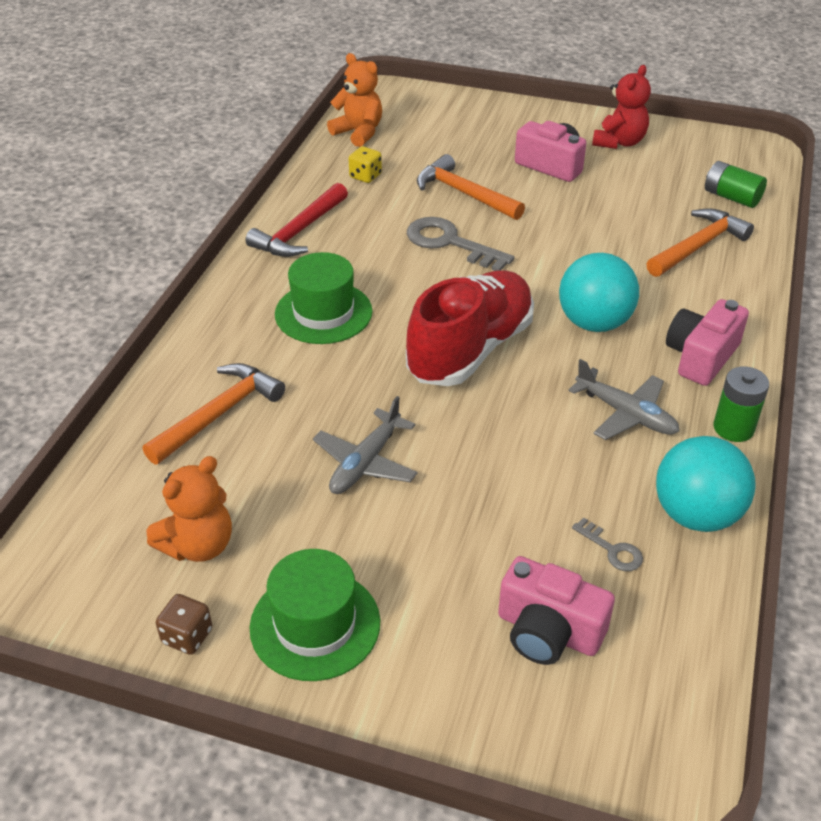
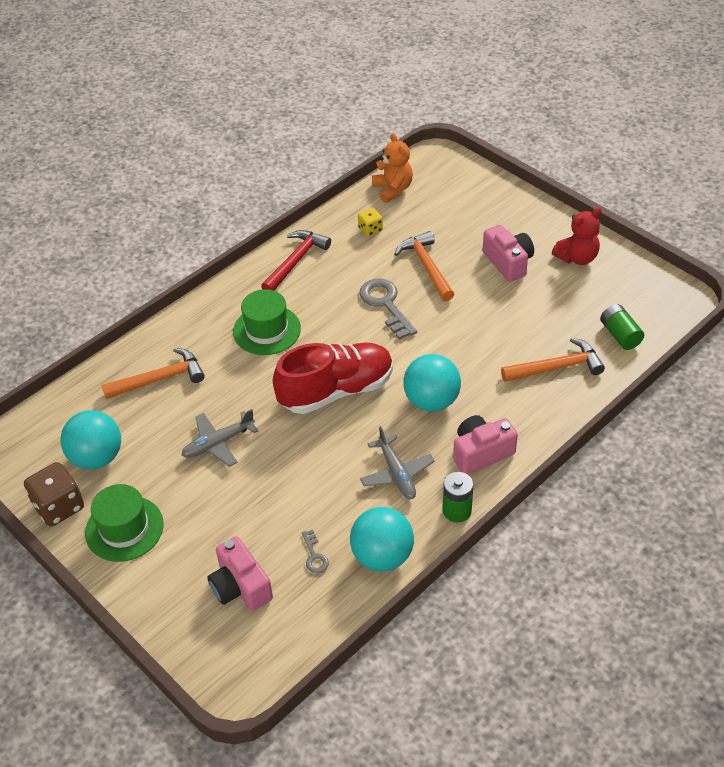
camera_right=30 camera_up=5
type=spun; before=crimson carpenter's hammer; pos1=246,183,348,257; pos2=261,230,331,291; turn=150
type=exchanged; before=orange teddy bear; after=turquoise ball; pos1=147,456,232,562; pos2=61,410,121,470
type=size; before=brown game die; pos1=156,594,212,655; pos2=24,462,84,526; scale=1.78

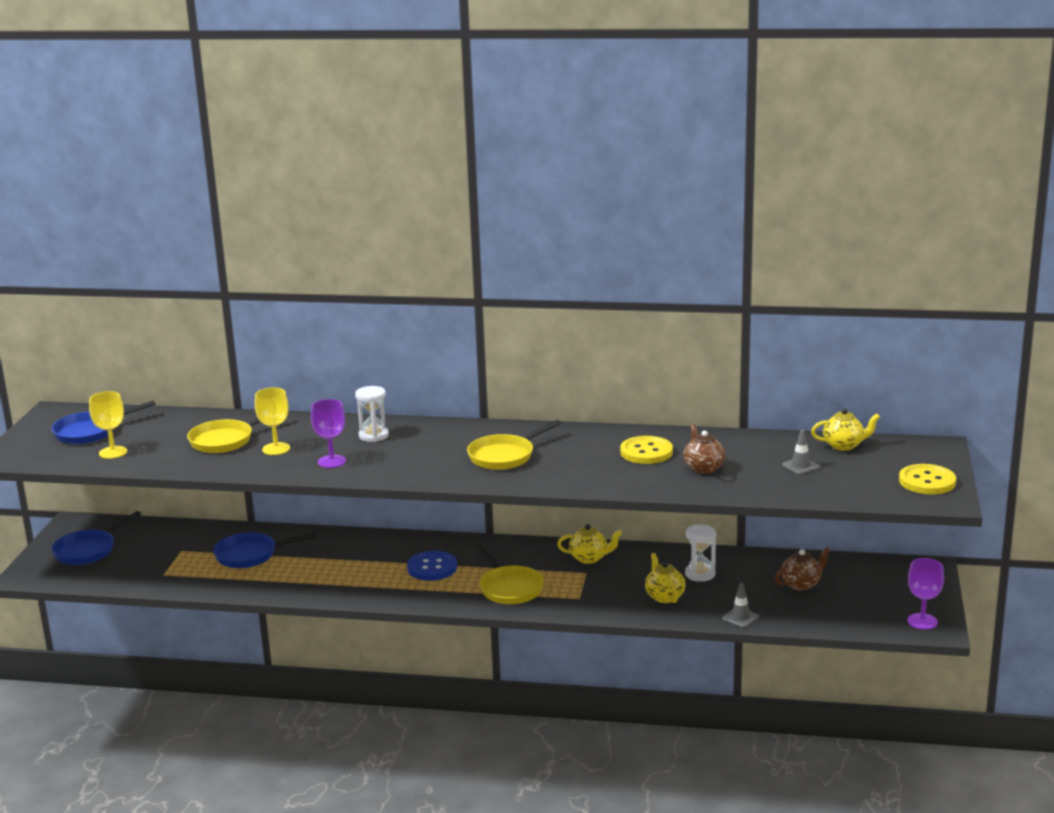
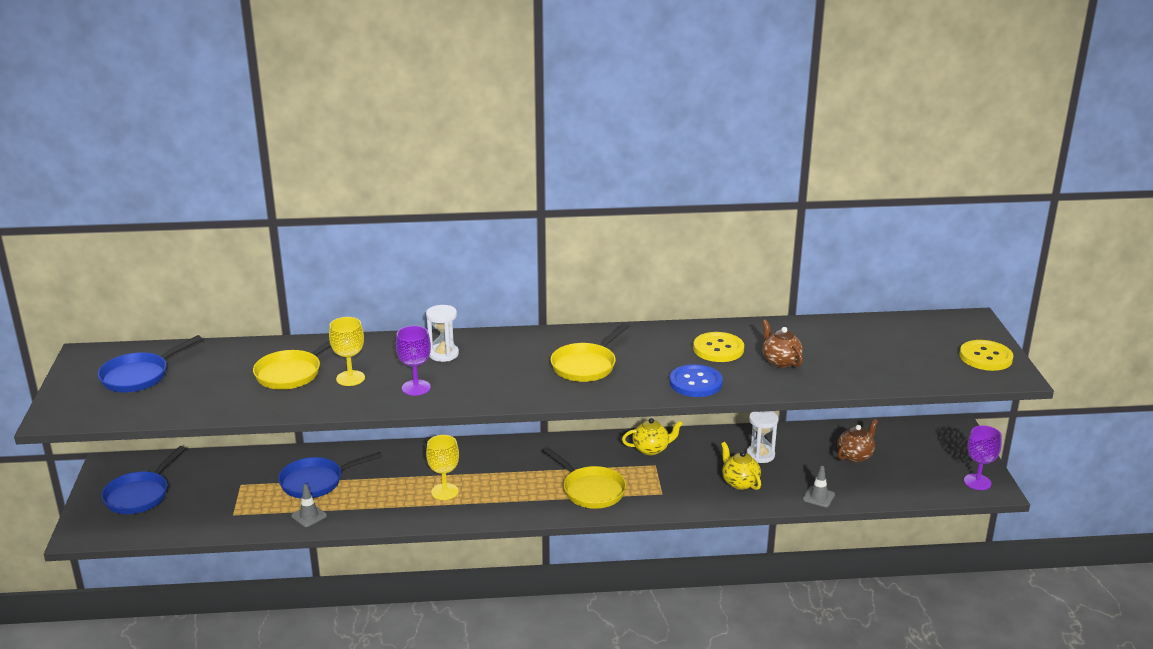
camera_right=-15 camera_up=5
type=relocated; before=golden goblet; pos1=89,391,127,459; pos2=426,435,459,500
type=missing; before=golden china teapot; pos1=811,408,880,451
type=relocated; before=grey traffic cone; pos1=782,430,820,475; pos2=291,484,327,527
type=relocated; before=blue sewing button; pos1=407,551,457,581; pos2=669,364,723,397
:::
▸ WORK ITEM
Starting at the line where "type=exchanged; before=orange teddy" appears, restate every line through the end of the records above exactly, but omit the pictures.

▸ RESPONSE TO THIS TASK
type=exchanged; before=orange teddy bear; after=turquoise ball; pos1=147,456,232,562; pos2=61,410,121,470
type=size; before=brown game die; pos1=156,594,212,655; pos2=24,462,84,526; scale=1.78

camera_right=-15 camera_up=5
type=relocated; before=golden goblet; pos1=89,391,127,459; pos2=426,435,459,500
type=missing; before=golden china teapot; pos1=811,408,880,451
type=relocated; before=grey traffic cone; pos1=782,430,820,475; pos2=291,484,327,527
type=relocated; before=blue sewing button; pos1=407,551,457,581; pos2=669,364,723,397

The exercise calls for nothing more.